PROBLEM DETAILS.
Scan the lines below for the string "yellow" and copy every one that has it.

TASK DATA.
------------------------------------------------------------------------

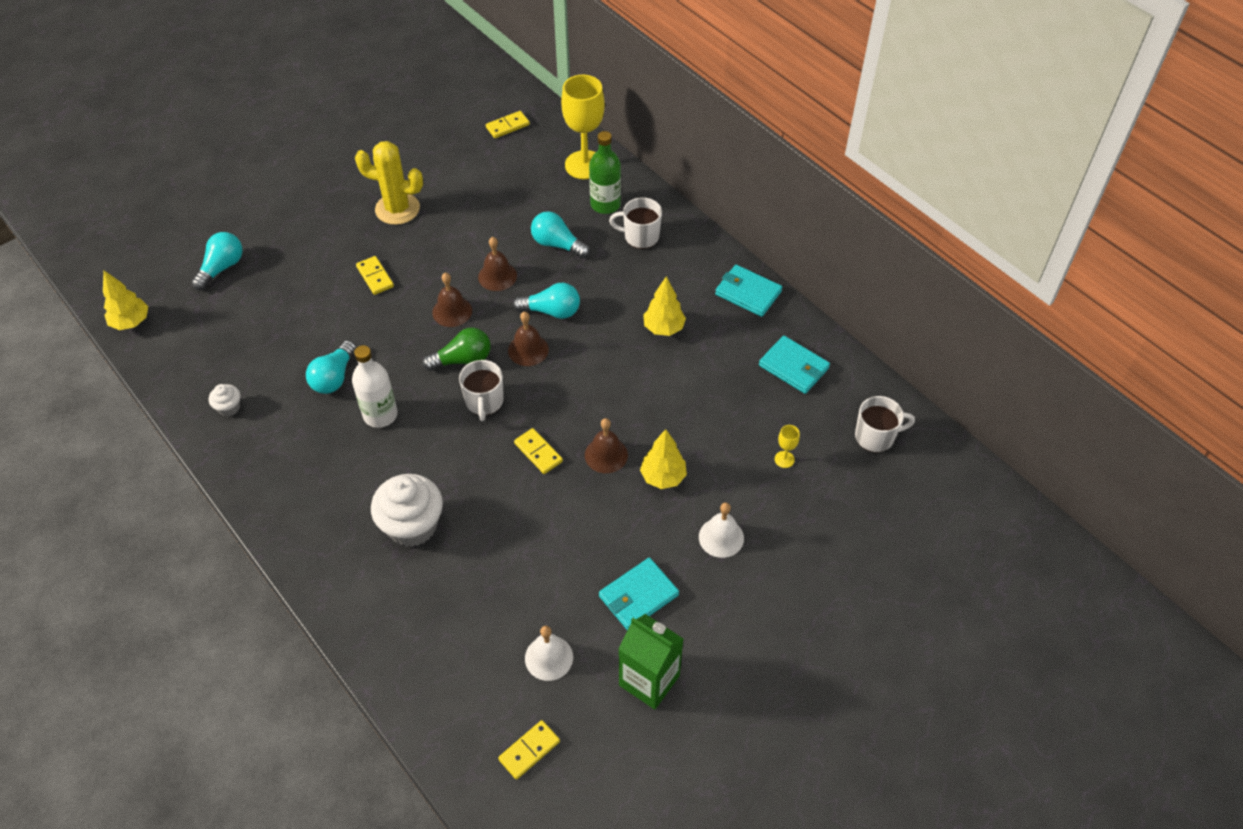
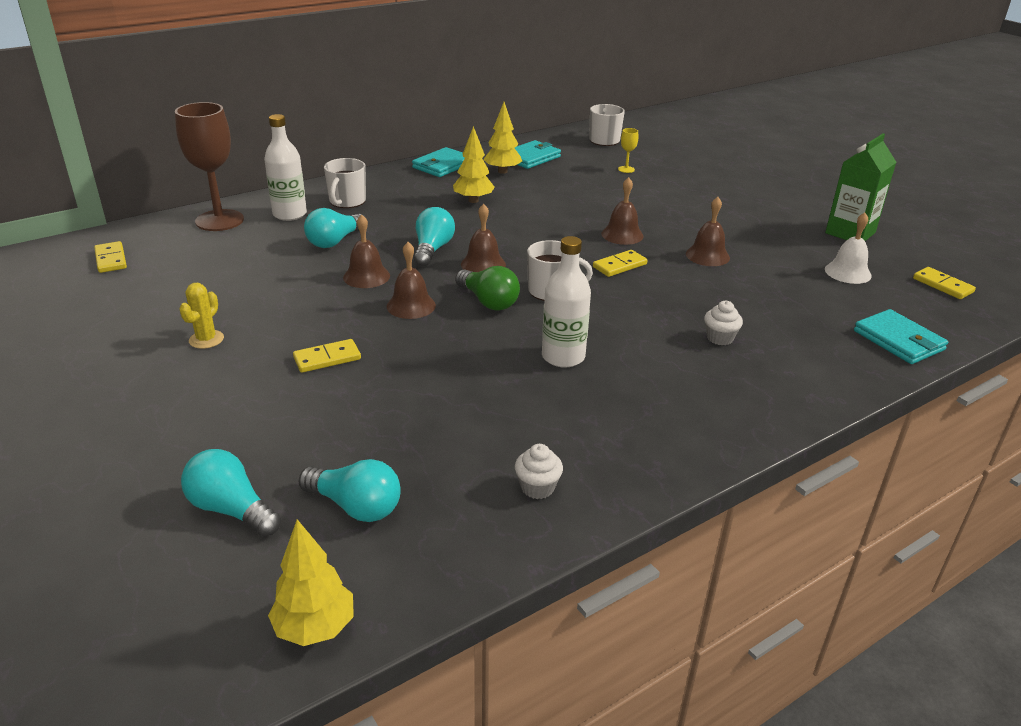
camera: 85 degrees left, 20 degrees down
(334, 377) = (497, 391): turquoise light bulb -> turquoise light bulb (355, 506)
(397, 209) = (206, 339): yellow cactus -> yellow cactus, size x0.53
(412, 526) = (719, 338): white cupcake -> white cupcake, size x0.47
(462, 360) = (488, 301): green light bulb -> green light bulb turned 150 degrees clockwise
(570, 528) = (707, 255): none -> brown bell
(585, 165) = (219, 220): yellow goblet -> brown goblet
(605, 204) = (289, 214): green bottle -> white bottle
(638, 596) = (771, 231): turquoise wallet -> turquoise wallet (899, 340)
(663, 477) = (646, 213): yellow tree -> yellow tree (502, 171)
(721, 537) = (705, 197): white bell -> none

------------------------------------------------------------------------

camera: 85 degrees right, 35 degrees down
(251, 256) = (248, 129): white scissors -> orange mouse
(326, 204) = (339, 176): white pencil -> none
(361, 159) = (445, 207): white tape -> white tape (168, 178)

------------------------------------------------------------------------

FINISHED TASK.
(397, 209) = (206, 339): yellow cactus -> yellow cactus, size x0.53
(585, 165) = (219, 220): yellow goblet -> brown goblet
(663, 477) = (646, 213): yellow tree -> yellow tree (502, 171)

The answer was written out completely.